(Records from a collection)
+ + + +

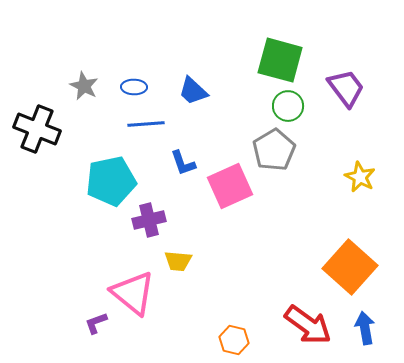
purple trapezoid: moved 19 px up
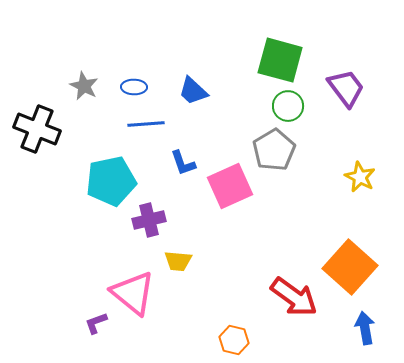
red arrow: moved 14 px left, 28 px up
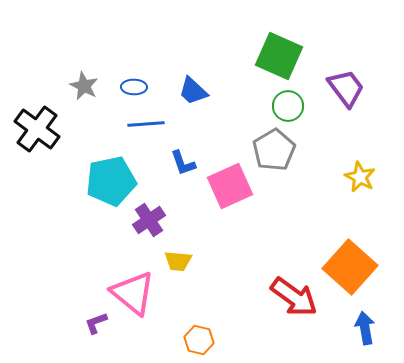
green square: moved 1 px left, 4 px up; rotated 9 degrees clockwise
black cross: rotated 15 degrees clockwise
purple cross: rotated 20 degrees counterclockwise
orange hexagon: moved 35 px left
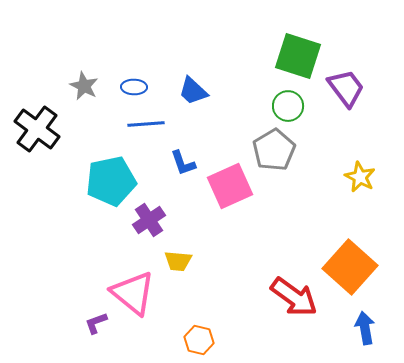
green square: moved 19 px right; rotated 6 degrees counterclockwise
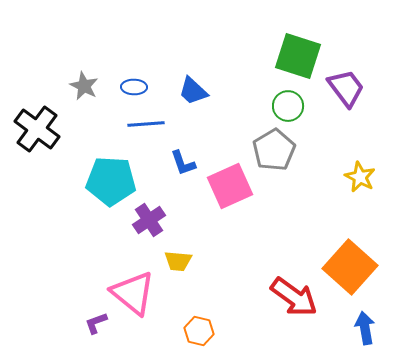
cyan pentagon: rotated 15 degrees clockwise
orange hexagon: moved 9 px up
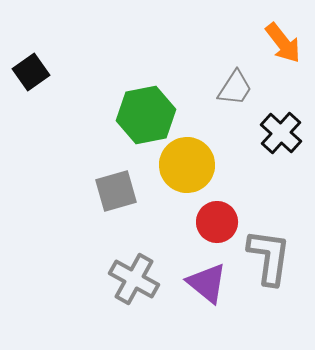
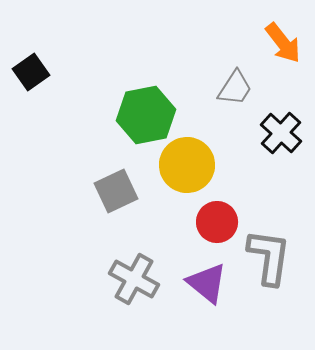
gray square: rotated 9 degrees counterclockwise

+ + + +

Please format these lines as a numbered list, leaving out blank lines and the pictures.

1. purple trapezoid: moved 19 px up
2. red arrow: moved 14 px left, 28 px up
3. green square: moved 1 px left, 4 px up; rotated 9 degrees clockwise
4. black cross: rotated 15 degrees clockwise
5. purple cross: rotated 20 degrees counterclockwise
6. orange hexagon: moved 35 px left
7. green square: moved 19 px right; rotated 6 degrees counterclockwise
8. cyan pentagon: rotated 15 degrees clockwise
9. orange hexagon: moved 9 px up
10. gray square: rotated 9 degrees counterclockwise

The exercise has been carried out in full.